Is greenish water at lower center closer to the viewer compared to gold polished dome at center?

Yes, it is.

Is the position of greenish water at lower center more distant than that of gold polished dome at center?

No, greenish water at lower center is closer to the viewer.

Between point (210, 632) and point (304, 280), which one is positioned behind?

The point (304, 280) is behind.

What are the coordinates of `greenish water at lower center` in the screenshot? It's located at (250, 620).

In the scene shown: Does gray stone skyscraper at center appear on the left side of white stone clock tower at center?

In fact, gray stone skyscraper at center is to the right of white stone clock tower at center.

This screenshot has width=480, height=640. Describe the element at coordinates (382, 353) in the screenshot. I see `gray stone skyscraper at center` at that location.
----
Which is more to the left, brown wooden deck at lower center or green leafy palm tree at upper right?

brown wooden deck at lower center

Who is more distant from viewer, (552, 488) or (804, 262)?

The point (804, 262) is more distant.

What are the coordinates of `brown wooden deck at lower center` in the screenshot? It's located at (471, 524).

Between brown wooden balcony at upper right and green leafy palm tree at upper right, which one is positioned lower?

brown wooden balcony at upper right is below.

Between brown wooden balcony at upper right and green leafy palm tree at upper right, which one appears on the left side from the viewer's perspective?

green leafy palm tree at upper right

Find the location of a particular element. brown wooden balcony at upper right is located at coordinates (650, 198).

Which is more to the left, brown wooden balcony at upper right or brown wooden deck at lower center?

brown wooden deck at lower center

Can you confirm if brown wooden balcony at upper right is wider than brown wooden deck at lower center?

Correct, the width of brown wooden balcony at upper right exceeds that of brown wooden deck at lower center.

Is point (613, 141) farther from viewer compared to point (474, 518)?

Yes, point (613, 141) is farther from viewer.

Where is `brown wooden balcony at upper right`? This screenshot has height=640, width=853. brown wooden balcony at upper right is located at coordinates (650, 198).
----
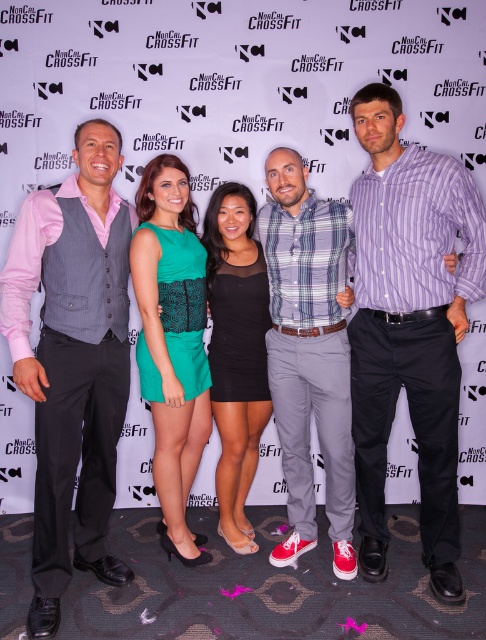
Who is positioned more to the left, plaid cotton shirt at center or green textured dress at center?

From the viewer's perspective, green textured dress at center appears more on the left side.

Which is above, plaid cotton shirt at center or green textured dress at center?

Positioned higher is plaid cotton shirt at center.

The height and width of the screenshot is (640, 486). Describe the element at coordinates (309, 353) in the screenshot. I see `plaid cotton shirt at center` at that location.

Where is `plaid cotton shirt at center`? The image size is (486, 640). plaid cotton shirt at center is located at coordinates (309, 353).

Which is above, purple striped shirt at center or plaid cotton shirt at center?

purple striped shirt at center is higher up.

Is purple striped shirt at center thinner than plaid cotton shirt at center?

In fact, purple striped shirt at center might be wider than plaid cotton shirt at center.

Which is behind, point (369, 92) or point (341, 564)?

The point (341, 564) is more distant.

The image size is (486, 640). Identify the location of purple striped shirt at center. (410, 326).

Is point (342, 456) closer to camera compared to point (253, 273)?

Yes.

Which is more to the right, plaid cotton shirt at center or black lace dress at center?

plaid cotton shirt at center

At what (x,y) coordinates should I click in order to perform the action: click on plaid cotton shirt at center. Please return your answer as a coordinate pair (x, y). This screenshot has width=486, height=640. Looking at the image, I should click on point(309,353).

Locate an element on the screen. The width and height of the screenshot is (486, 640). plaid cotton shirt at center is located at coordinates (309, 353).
----
**Problem to solve:** Could you reproduce everything in the records from the line containing "Is greenish water" down to the line containing "In the scene", with both of those lines included and every word unchanged?

**Exercise output:**
Is greenish water at lower center closer to the viewer compared to gold polished dome at center?

Yes, it is.

Is the position of greenish water at lower center more distant than that of gold polished dome at center?

No, greenish water at lower center is closer to the viewer.

Between point (210, 632) and point (304, 280), which one is positioned behind?

The point (304, 280) is behind.

What are the coordinates of `greenish water at lower center` in the screenshot? It's located at (250, 620).

In the scene shown: Does gray stone skyscraper at center appear on the left side of white stone clock tower at center?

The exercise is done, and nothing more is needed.